Starting at the line that has "camera: 20 degrees left, 10 degrees up" and stopping after the line that has "(773, 202) = (577, 73): white domino -> none", reproduce the listing below exactly; omit everything else.

• Source material:
──────────
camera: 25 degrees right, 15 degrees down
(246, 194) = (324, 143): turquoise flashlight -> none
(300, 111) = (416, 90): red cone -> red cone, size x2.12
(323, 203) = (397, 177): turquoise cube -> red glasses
──────────
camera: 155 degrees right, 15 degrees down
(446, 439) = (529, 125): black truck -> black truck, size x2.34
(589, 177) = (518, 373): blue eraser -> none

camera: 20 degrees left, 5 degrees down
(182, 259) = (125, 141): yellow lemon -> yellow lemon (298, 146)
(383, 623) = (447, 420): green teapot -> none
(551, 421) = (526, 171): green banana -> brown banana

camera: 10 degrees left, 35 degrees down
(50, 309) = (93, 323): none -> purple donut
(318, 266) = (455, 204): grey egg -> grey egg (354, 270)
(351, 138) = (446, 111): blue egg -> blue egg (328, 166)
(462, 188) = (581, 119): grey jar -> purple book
──────────
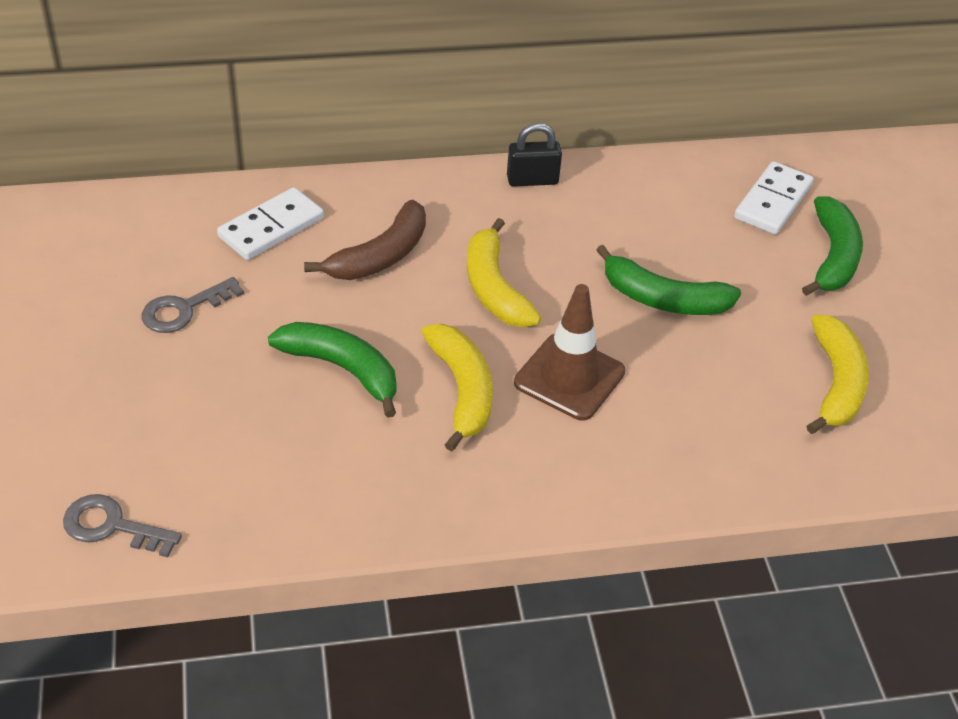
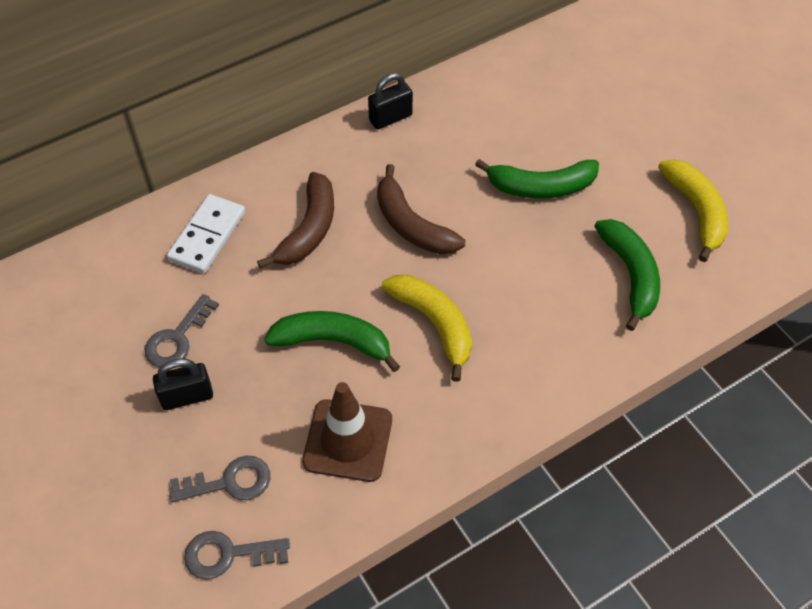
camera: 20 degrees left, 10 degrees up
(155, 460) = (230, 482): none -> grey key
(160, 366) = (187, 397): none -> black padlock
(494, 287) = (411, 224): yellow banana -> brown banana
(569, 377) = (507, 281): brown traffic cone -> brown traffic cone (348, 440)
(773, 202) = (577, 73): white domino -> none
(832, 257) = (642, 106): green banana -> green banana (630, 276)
──────────
• Written answer:
camera: 20 degrees left, 10 degrees up
(155, 460) = (230, 482): none -> grey key
(160, 366) = (187, 397): none -> black padlock
(494, 287) = (411, 224): yellow banana -> brown banana
(569, 377) = (507, 281): brown traffic cone -> brown traffic cone (348, 440)
(773, 202) = (577, 73): white domino -> none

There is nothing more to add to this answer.